- WORK TO DO
Shift every coordinate by 26 in the listing lines between the one holding "Thabo (139, 837)" and the one holding "brittle (775, 903)", inclusive. Write each of those lines out again in full, adding 26 to both the x and y values.

- DATA TO USE
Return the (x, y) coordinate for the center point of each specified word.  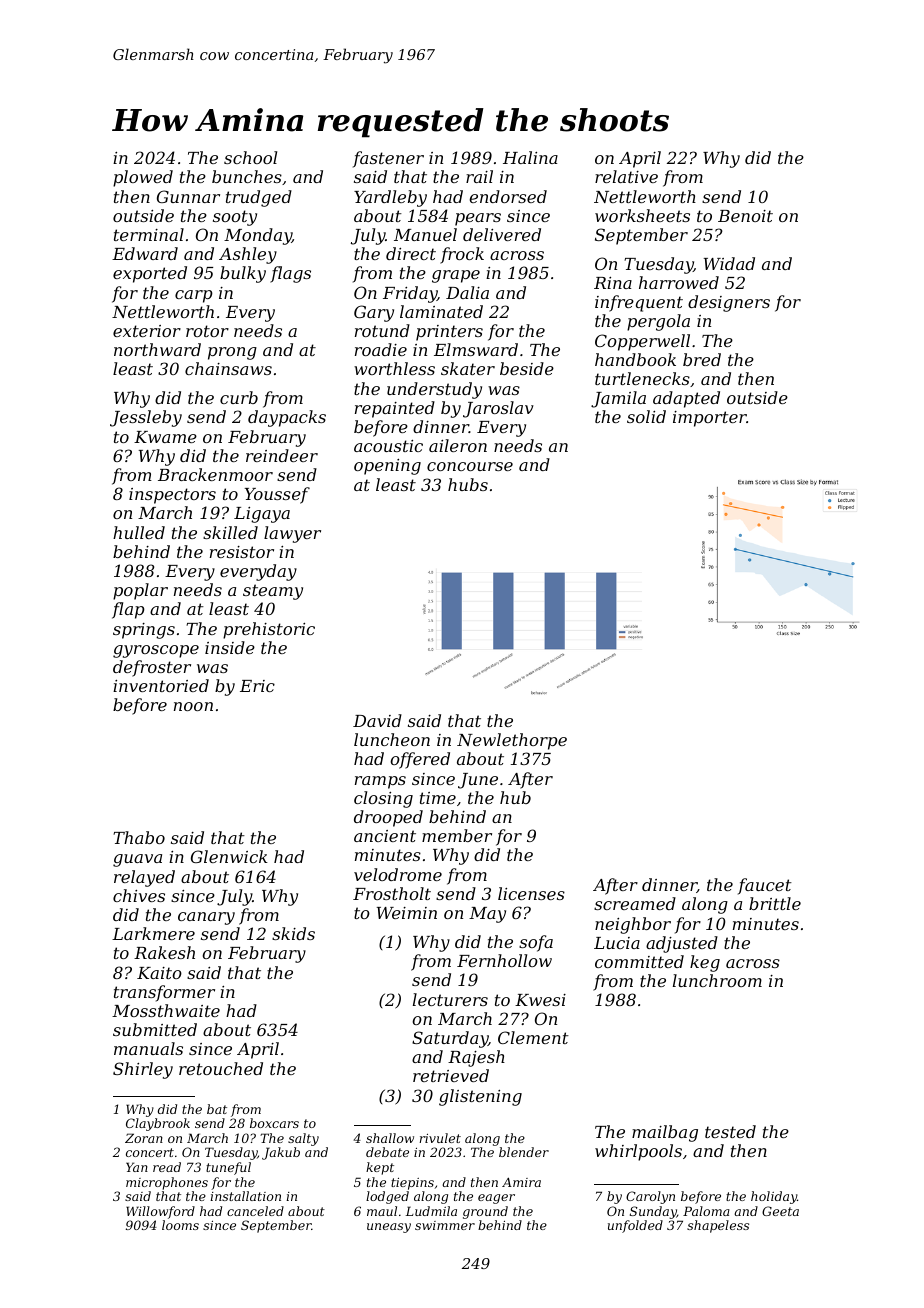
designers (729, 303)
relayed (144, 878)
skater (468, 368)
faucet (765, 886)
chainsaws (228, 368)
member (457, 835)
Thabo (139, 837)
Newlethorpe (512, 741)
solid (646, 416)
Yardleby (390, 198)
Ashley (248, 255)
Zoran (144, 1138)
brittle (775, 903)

==

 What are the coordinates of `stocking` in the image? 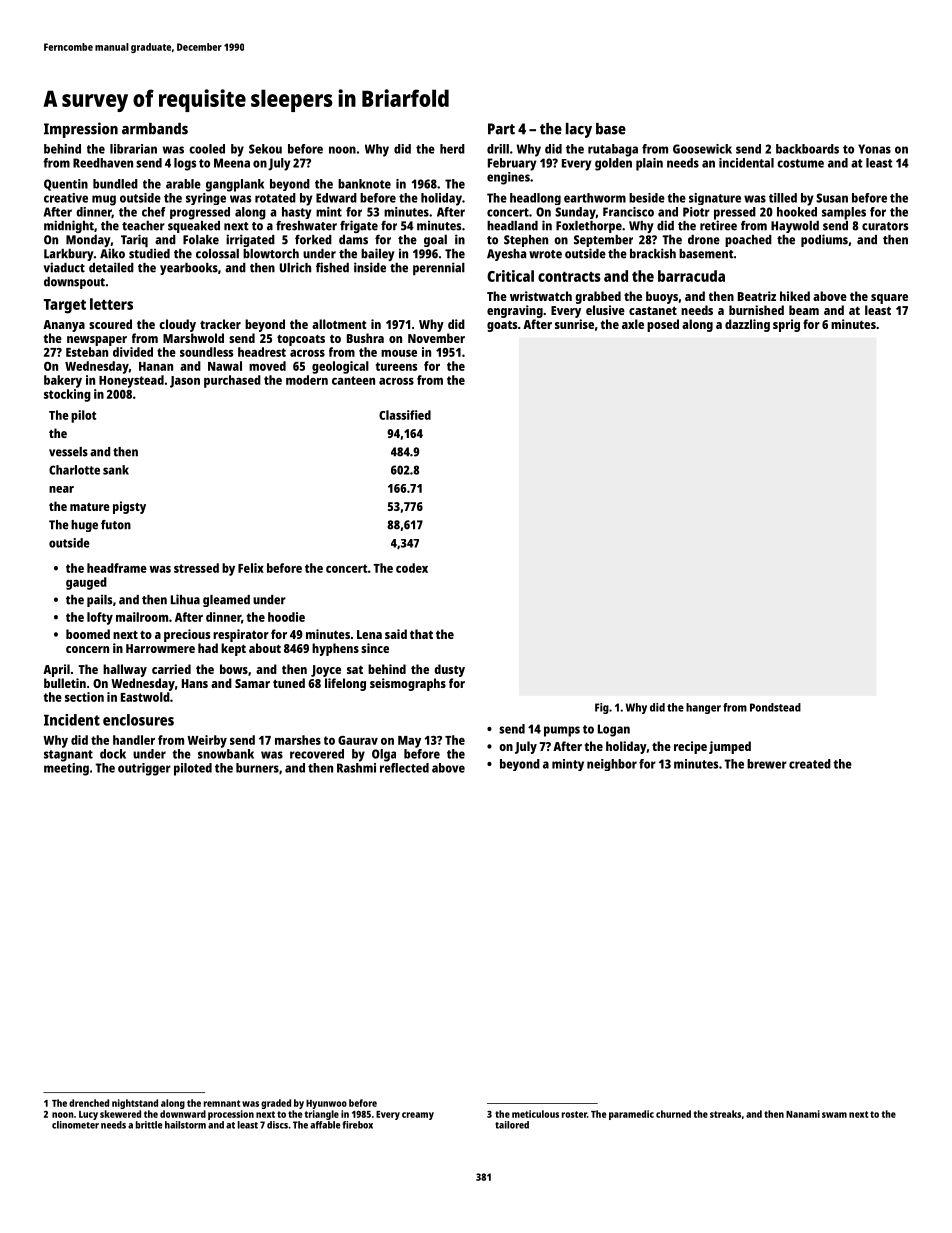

* * *

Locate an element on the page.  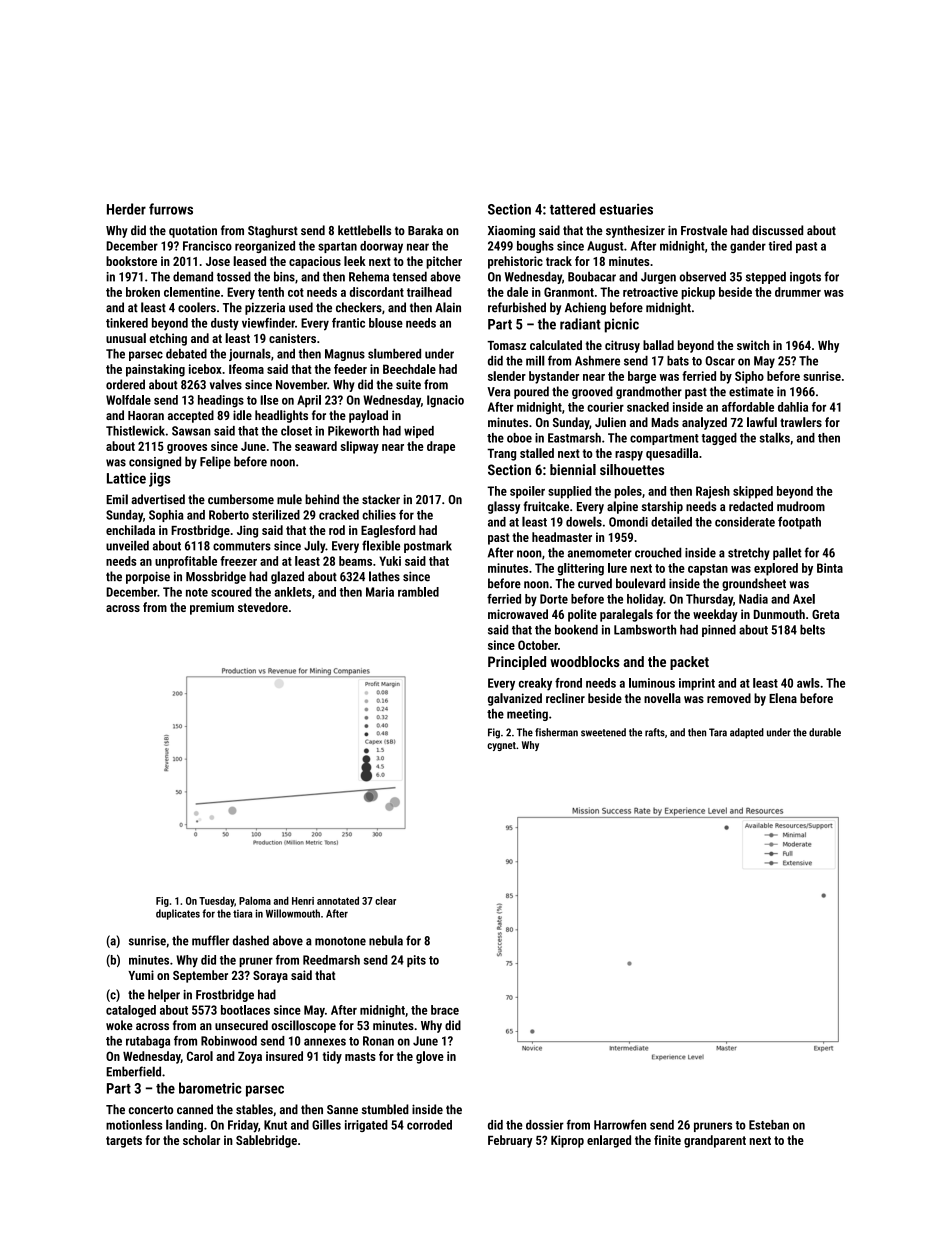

- EXERCISE RESULT
Thabo (165, 863)
Newlethorpe (538, 767)
solid (672, 442)
Yardleby (416, 224)
Ashley (274, 281)
Zoran (170, 1164)
brittle (801, 929)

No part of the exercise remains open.